### [Data for review]
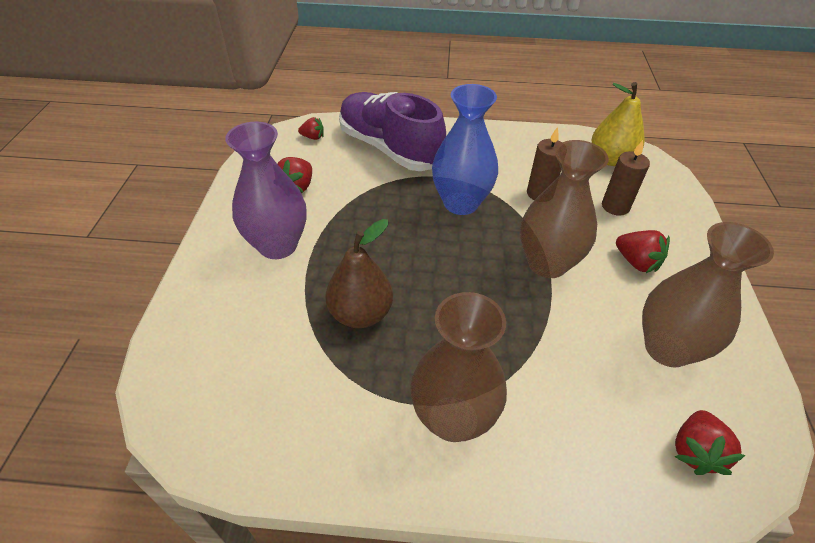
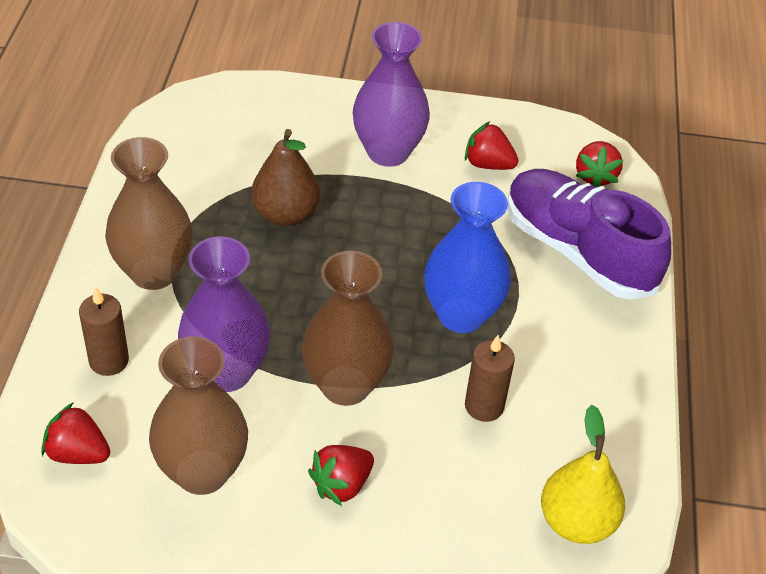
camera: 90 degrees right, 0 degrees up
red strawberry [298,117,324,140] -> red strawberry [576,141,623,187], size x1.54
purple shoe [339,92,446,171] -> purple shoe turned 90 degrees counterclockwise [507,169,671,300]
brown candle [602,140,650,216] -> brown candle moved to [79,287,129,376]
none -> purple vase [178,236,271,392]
...
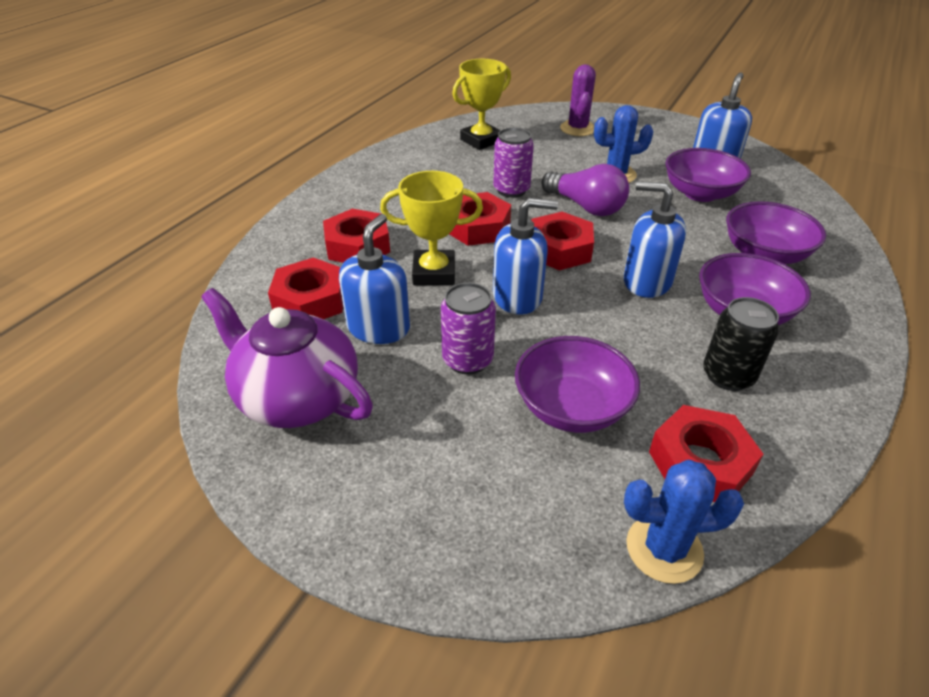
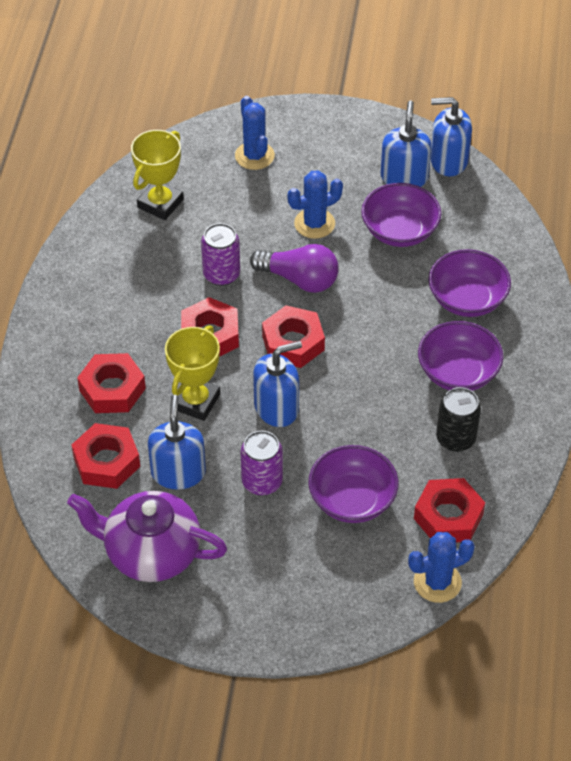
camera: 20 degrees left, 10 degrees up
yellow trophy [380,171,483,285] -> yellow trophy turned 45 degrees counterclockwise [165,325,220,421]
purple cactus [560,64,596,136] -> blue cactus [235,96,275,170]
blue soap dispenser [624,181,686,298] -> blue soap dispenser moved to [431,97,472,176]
--
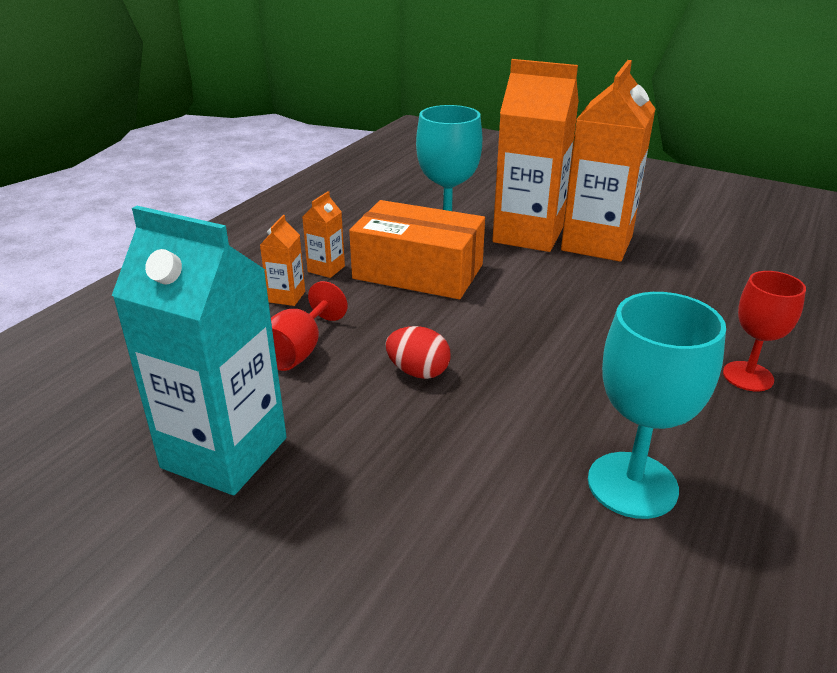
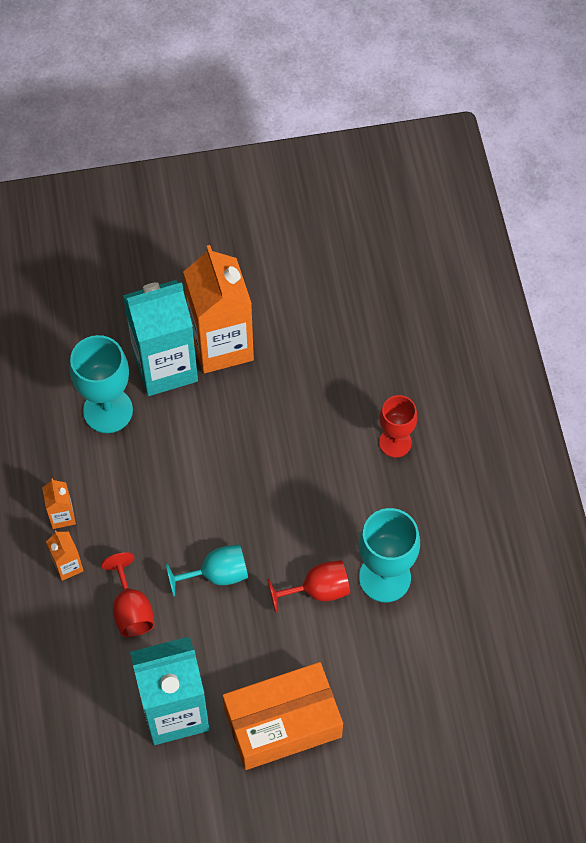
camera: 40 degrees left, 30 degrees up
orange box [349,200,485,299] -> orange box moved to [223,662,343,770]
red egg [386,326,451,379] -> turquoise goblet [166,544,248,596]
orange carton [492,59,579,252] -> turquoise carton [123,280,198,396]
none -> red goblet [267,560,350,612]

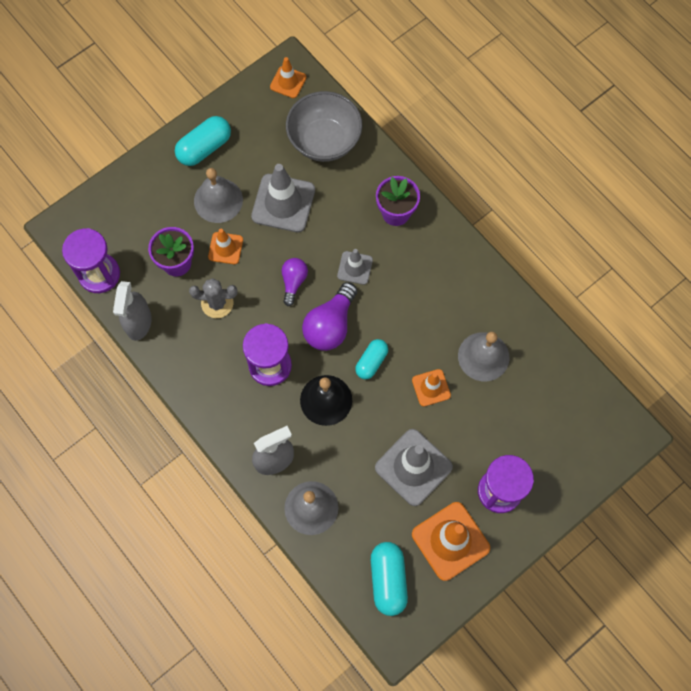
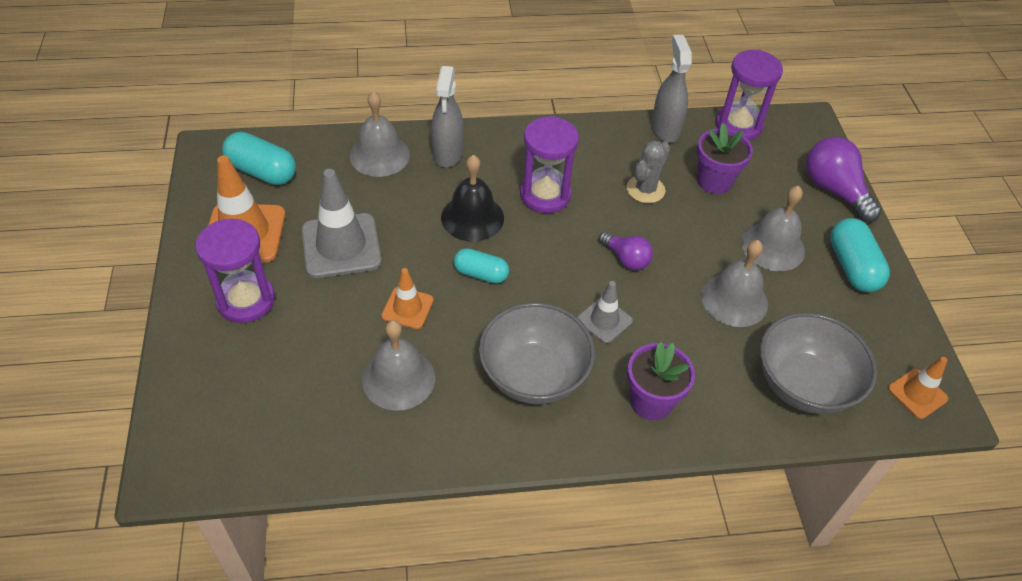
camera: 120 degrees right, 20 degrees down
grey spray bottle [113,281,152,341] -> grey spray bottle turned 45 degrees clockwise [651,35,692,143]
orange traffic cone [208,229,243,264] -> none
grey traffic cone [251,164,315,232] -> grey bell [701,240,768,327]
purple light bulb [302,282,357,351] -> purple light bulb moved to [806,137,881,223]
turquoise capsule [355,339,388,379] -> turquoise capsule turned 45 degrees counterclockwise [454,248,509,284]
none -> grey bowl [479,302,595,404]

### [Task goal]
Could you reproduce exactly the lines of the entries above, from the one with "grey traffic cone" through the one with "none -> grey bowl [479,302,595,404]", and nothing else?

### [The answer]
grey traffic cone [251,164,315,232] -> grey bell [701,240,768,327]
purple light bulb [302,282,357,351] -> purple light bulb moved to [806,137,881,223]
turquoise capsule [355,339,388,379] -> turquoise capsule turned 45 degrees counterclockwise [454,248,509,284]
none -> grey bowl [479,302,595,404]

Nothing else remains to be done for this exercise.